Each line of the data below that includes the string "moved" must be copied.

■ Records for this exercise ■
=== Section Start ===

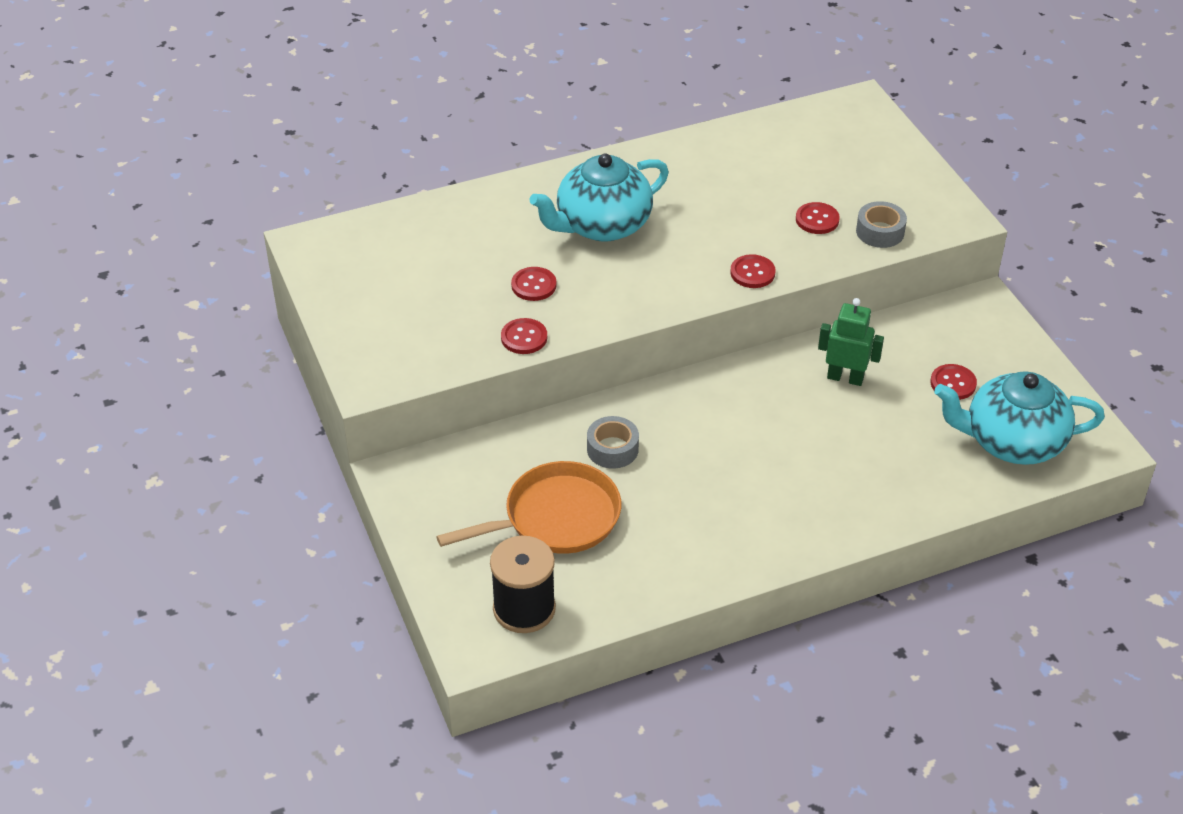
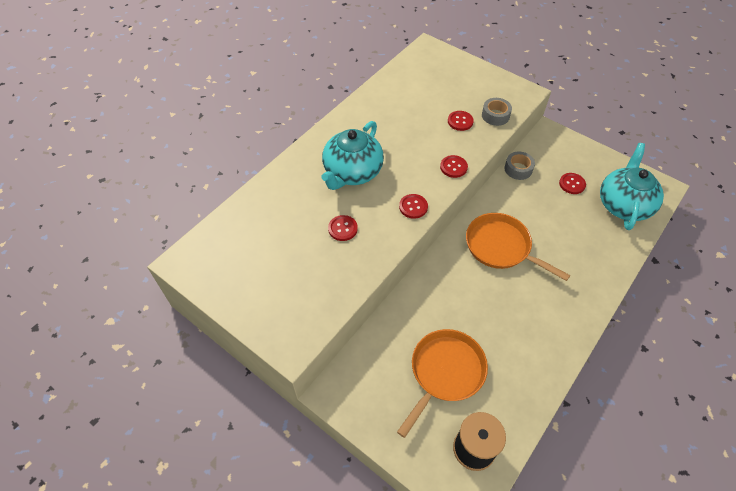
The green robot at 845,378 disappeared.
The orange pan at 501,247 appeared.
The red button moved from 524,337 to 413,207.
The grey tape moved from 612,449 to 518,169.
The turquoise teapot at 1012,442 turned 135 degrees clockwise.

=== Section End ===

■ Answer box ■
The red button moved from 524,337 to 413,207.
The grey tape moved from 612,449 to 518,169.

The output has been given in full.